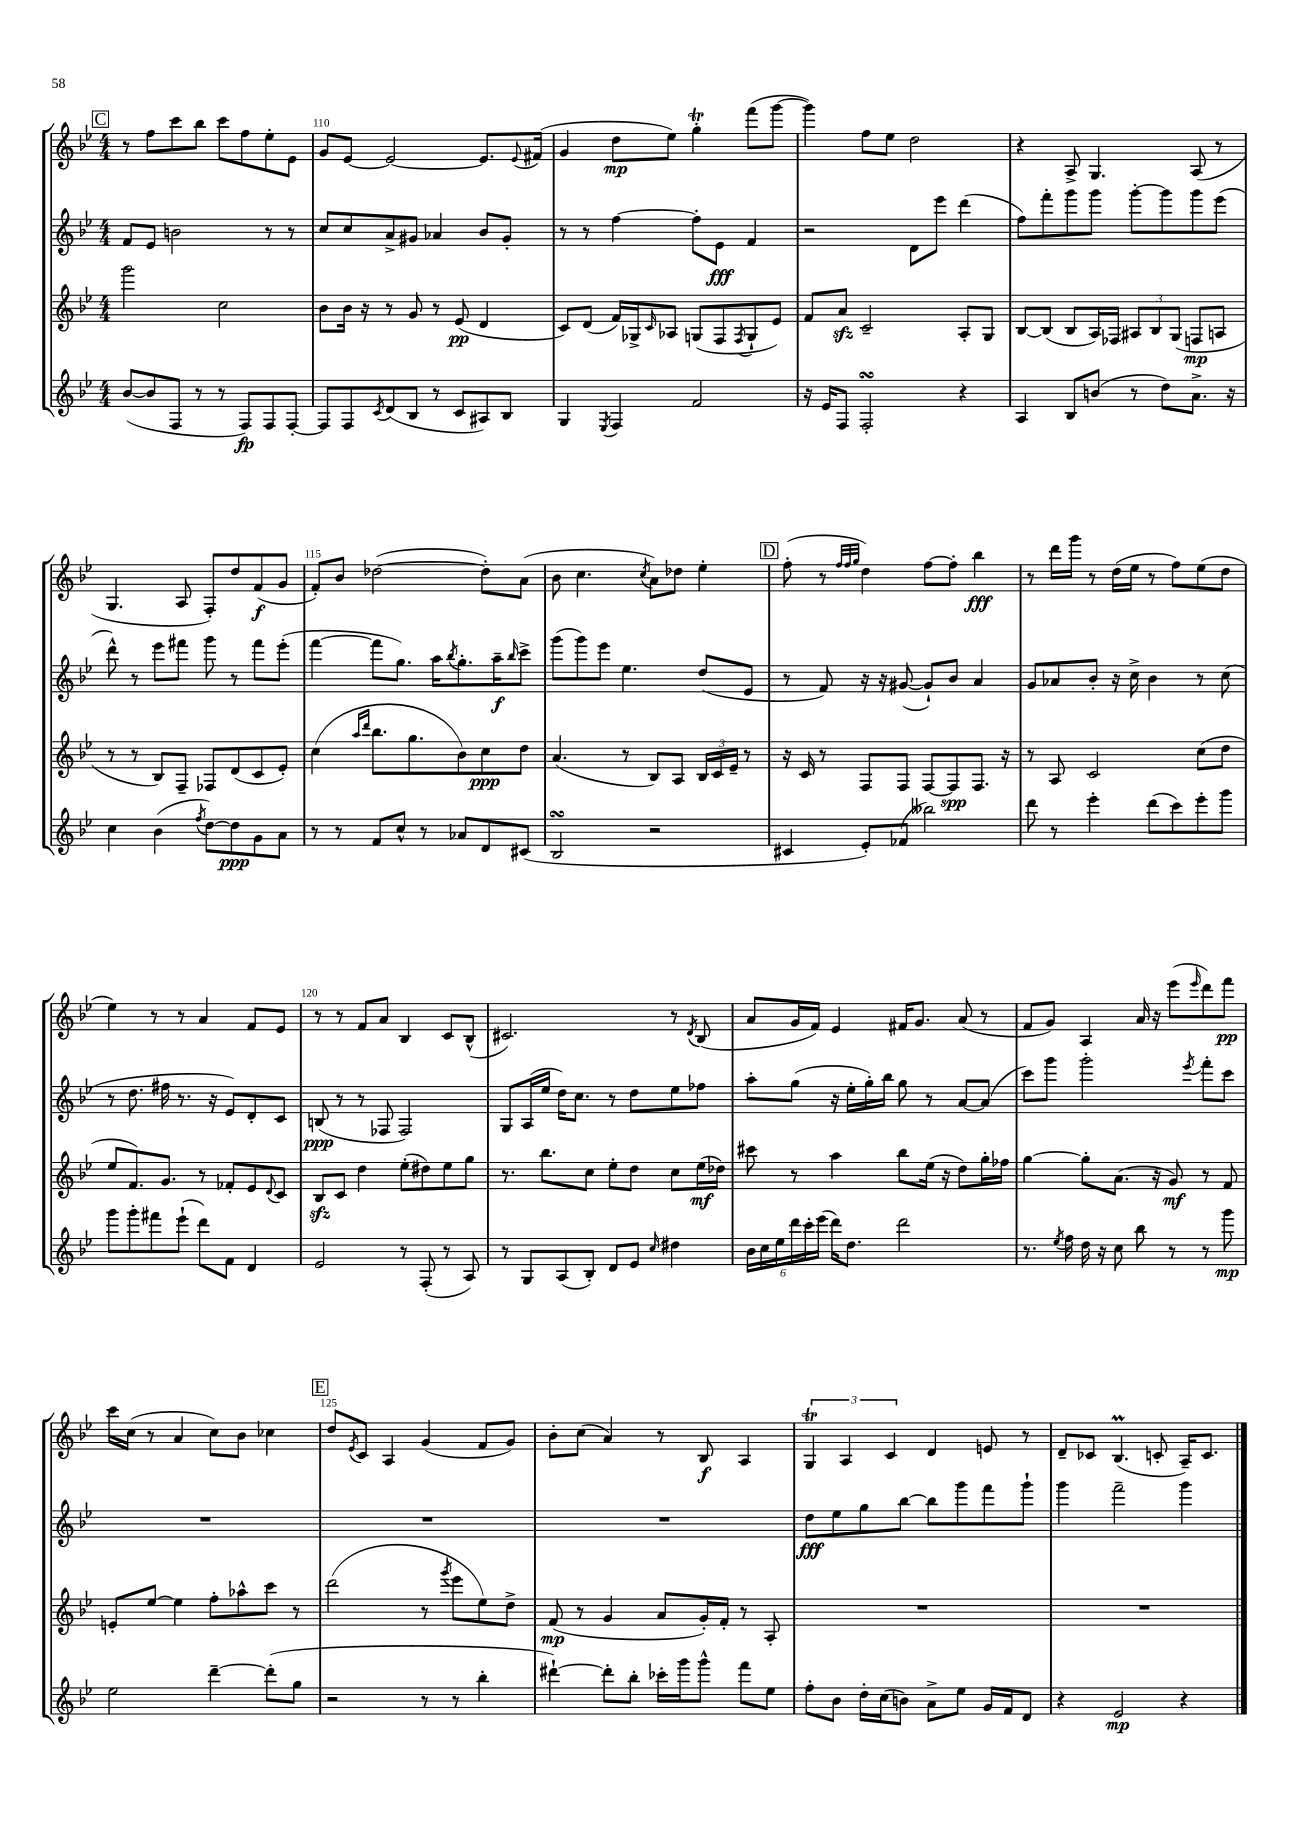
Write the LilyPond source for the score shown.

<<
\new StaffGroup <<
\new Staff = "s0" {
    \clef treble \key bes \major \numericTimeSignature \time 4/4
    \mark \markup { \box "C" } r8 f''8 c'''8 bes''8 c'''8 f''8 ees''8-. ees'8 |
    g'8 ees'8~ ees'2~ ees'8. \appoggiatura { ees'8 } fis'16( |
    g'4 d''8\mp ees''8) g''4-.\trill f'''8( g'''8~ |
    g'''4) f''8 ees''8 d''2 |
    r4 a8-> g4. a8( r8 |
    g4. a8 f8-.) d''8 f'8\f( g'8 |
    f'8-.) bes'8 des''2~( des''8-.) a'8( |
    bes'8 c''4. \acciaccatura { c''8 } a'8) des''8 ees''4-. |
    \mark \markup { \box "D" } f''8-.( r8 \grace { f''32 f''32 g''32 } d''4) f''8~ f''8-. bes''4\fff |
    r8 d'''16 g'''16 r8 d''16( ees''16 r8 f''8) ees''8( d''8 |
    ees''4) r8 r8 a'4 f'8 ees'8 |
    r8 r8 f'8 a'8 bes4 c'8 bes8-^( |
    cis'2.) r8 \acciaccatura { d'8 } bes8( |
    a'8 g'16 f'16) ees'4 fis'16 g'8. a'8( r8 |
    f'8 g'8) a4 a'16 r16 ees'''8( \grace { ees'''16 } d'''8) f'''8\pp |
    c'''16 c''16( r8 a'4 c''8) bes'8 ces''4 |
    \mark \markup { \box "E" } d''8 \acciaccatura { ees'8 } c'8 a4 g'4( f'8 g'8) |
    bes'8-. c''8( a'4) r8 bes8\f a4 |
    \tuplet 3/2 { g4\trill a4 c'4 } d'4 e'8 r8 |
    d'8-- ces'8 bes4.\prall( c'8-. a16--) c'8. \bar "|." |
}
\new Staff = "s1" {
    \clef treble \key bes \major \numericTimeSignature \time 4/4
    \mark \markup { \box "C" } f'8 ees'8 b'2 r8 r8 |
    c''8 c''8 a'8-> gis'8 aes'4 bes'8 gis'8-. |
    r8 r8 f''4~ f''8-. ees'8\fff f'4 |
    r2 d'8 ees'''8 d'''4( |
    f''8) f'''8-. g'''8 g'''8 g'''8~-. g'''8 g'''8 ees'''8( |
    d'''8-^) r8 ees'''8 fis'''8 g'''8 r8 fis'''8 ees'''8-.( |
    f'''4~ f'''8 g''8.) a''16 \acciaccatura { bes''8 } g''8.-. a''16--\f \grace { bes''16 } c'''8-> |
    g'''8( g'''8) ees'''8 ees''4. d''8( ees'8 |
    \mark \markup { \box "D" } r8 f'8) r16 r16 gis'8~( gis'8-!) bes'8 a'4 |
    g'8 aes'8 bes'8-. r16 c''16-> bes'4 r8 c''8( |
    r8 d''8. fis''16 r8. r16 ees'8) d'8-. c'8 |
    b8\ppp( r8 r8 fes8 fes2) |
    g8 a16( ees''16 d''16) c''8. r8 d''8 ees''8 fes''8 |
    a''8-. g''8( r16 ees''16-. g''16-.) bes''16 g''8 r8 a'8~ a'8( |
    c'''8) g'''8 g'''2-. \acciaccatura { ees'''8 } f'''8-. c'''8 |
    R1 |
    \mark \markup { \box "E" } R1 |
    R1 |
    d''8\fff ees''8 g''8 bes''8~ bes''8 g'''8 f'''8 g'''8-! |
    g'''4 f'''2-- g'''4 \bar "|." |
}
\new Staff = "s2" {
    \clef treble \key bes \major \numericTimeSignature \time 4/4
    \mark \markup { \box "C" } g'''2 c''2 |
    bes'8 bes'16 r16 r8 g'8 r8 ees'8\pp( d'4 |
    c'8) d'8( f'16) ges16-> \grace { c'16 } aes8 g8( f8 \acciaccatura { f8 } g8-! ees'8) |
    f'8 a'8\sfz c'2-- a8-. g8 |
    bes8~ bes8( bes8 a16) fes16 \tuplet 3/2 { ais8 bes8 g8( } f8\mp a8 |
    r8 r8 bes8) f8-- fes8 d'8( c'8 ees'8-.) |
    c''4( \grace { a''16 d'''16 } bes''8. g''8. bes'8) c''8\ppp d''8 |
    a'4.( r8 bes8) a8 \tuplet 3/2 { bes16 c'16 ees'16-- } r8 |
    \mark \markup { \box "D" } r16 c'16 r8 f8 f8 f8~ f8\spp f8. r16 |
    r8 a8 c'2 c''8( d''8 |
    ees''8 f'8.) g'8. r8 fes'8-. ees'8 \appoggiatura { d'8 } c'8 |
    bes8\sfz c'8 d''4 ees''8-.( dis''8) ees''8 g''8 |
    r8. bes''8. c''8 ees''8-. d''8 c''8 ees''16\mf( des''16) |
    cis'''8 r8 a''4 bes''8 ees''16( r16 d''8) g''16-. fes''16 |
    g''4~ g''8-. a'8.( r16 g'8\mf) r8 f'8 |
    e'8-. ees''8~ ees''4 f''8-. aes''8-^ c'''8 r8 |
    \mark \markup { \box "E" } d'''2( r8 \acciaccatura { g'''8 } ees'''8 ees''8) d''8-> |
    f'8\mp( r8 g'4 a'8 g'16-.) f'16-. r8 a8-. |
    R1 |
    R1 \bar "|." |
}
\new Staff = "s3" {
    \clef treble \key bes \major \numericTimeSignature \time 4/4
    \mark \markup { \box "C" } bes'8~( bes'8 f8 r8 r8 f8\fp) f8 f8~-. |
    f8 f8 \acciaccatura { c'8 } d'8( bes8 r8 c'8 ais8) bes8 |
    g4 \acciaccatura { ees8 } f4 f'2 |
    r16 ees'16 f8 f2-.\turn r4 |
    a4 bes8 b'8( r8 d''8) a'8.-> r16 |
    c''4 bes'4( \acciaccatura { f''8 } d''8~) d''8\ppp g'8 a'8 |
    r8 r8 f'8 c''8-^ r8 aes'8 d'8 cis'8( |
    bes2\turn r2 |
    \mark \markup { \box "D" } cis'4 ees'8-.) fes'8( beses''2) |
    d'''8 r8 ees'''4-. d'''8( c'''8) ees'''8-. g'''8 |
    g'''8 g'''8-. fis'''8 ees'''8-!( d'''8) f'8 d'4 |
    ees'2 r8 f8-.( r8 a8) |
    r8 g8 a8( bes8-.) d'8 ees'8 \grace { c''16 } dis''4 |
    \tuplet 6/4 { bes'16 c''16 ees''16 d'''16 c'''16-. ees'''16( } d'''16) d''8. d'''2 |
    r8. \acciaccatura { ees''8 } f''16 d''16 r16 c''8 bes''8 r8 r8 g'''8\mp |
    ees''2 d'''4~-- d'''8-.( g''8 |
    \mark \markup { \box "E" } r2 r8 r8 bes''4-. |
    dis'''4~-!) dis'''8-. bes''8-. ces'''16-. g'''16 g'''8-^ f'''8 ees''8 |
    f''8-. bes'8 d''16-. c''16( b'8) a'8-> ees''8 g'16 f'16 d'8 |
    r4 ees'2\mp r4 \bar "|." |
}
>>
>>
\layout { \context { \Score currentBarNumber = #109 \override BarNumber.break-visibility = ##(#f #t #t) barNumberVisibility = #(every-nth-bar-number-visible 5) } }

Task brief:
Count the lines in the rows above that contain the string "appoggiatura", and give only the number.

Written solution:
2